> [Task item]: Using the data below, return every line that holds the word "turquoise".

Stored dataset items:
=-=-=-=-=
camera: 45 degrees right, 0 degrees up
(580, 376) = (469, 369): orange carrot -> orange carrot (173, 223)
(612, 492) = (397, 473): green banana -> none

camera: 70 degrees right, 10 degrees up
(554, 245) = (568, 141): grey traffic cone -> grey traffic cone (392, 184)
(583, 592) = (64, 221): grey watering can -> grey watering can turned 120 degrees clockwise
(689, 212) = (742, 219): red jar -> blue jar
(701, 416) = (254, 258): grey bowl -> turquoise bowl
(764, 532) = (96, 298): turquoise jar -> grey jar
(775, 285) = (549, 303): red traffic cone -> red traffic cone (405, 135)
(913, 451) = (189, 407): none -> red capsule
=-=-=-=-=
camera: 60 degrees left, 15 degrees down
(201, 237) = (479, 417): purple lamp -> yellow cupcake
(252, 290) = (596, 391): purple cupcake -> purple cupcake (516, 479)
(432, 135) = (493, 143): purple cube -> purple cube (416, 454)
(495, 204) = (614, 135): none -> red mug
=-=-=-=-=
> [Result below]:
(701, 416) = (254, 258): grey bowl -> turquoise bowl
(764, 532) = (96, 298): turquoise jar -> grey jar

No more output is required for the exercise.